───── Data for the task

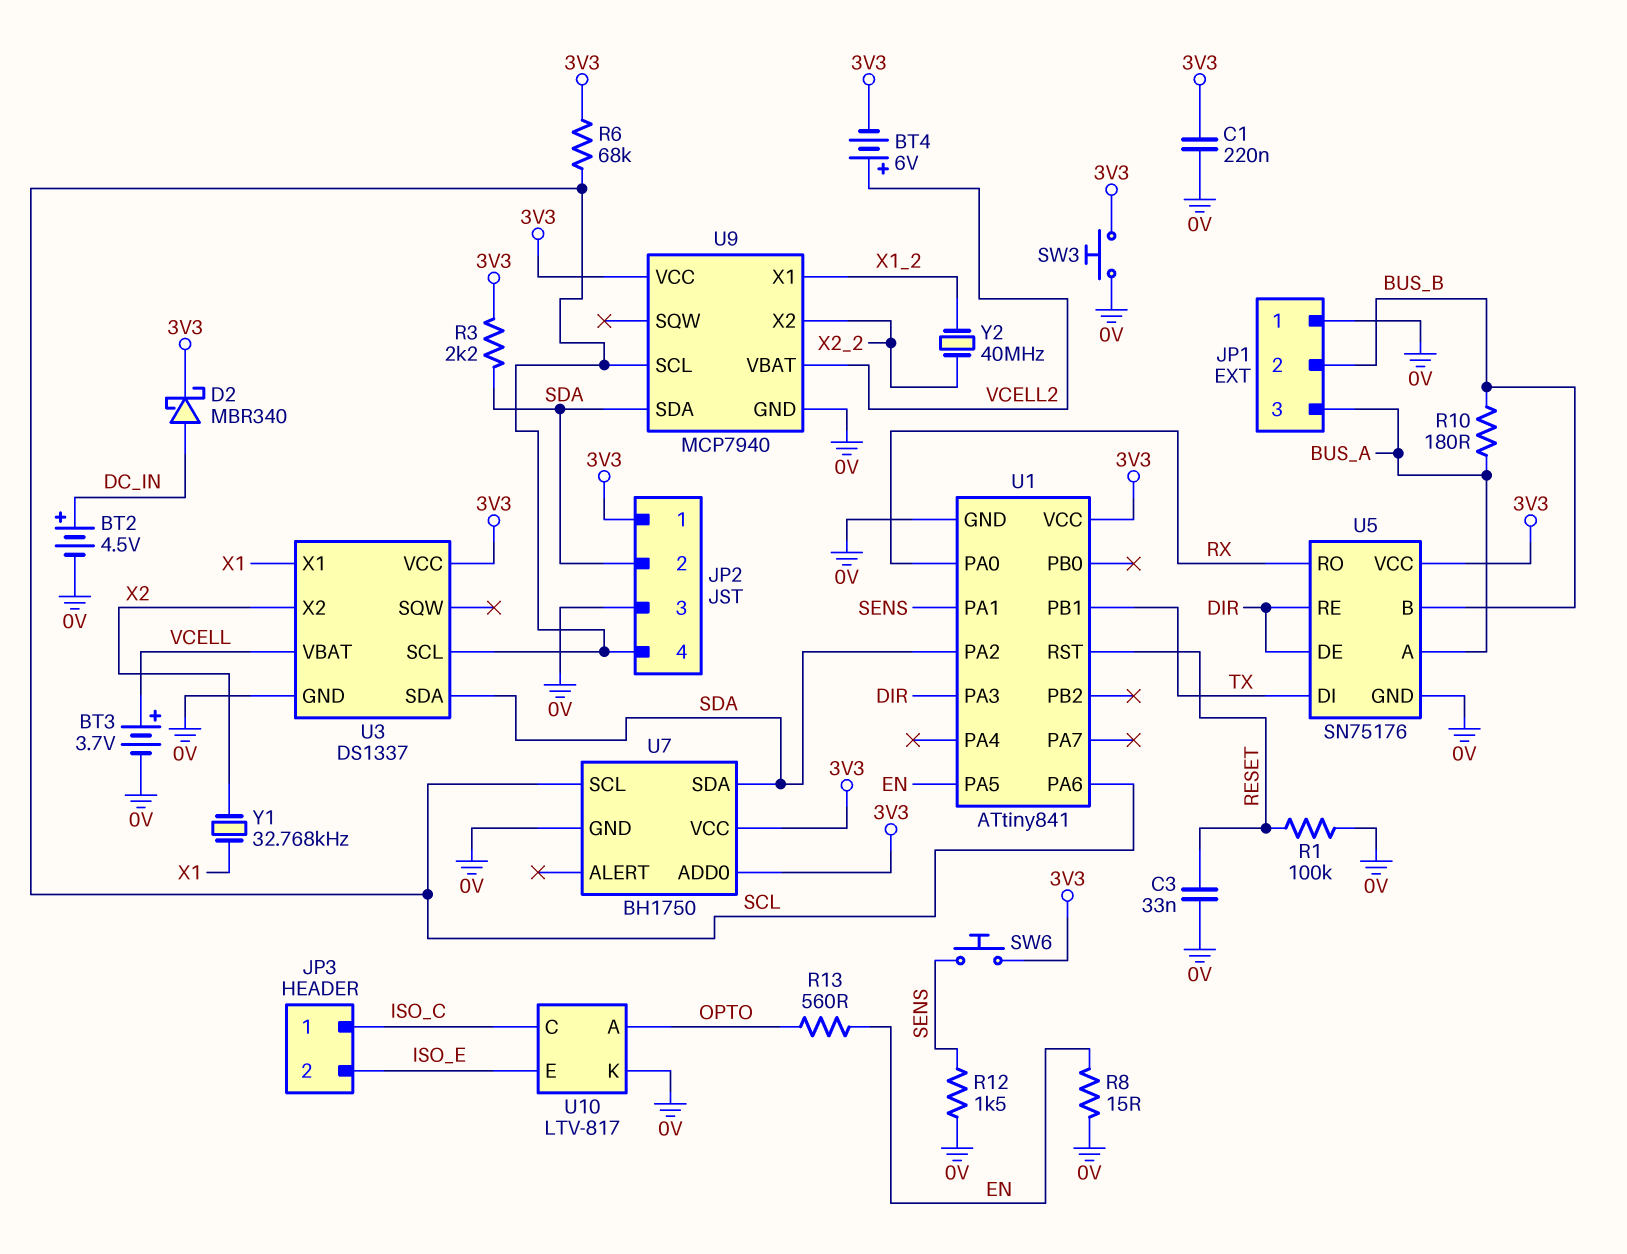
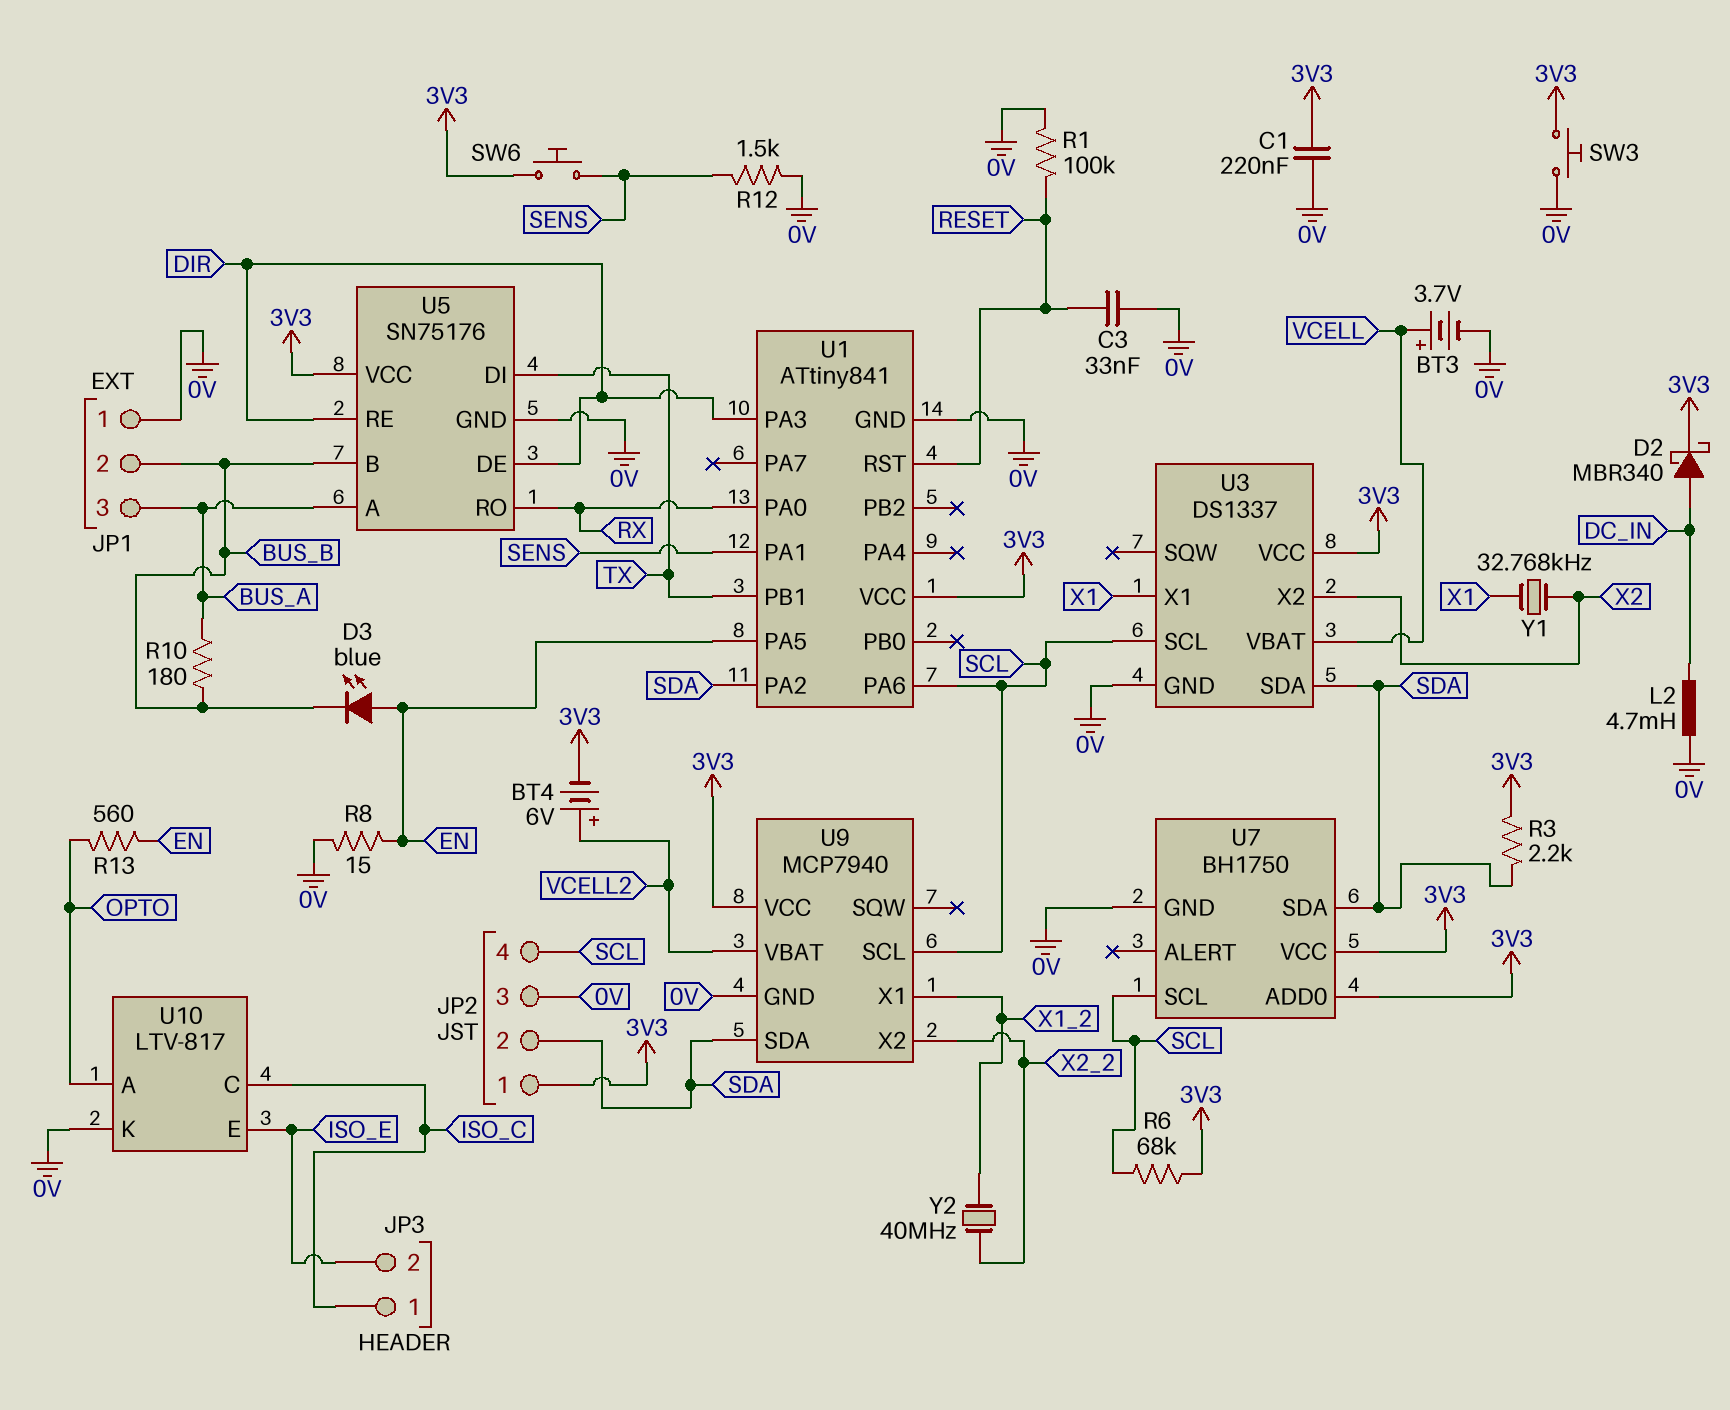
BT2: 4.5V (plus DC_IN, minus 0V) -> none
D3: none -> LED blue (A EN, K BUS_B)
L2: none -> 4.7mH (0V, DC_IN)

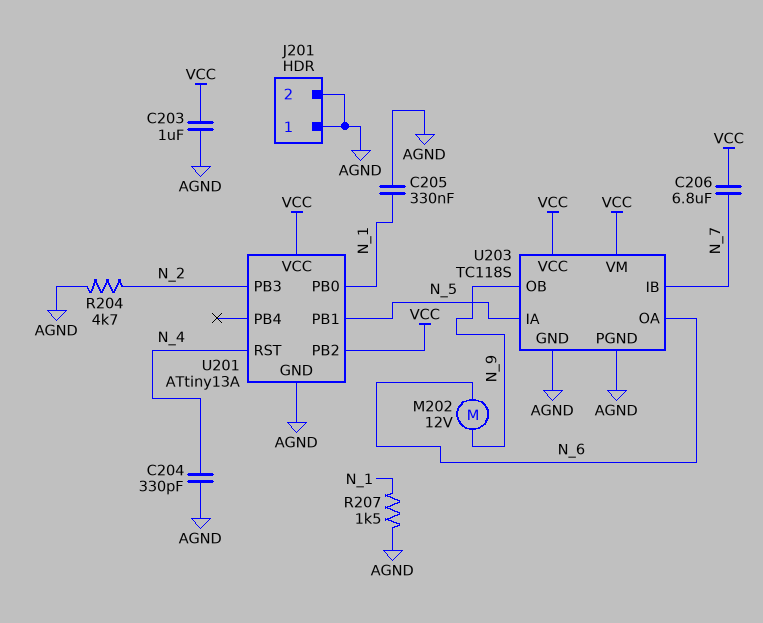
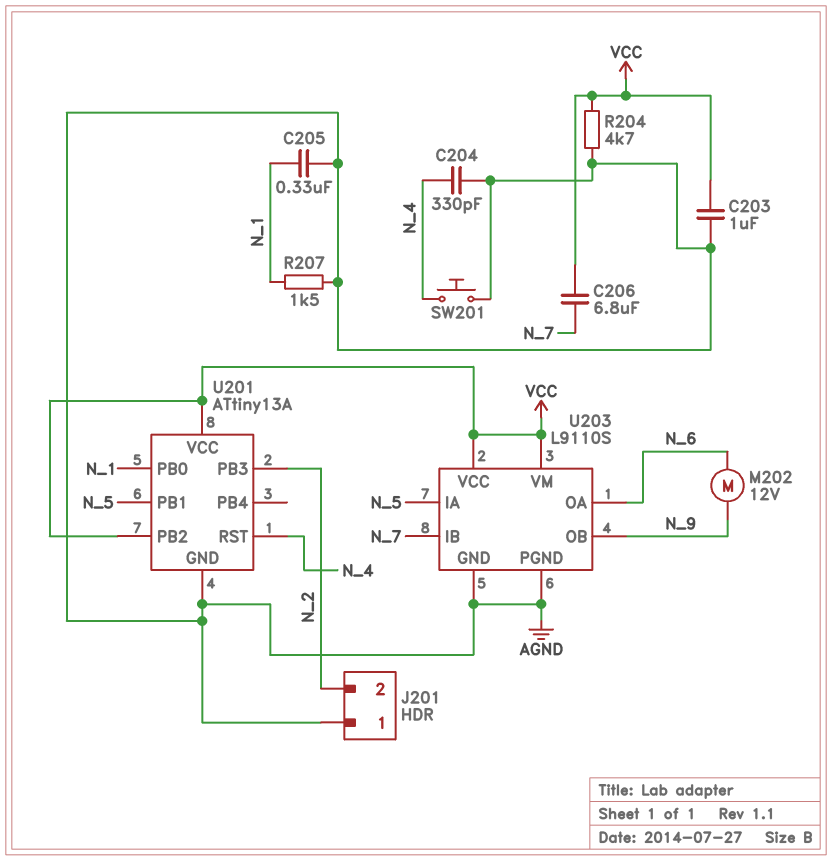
J201 pin 2: AGND -> N_2
R204: 4.7k (AGND, N_2) -> 4.7k (AGND, VCC)
SW201: none -> button (AGND, N_4)
U203: TC118S -> L9110S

──────────

**Activity:** Repeat every line above exactly, minus the pictures.

**Response box:**
BT2: 4.5V (plus DC_IN, minus 0V) -> none
D3: none -> LED blue (A EN, K BUS_B)
L2: none -> 4.7mH (0V, DC_IN)

J201 pin 2: AGND -> N_2
R204: 4.7k (AGND, N_2) -> 4.7k (AGND, VCC)
SW201: none -> button (AGND, N_4)
U203: TC118S -> L9110S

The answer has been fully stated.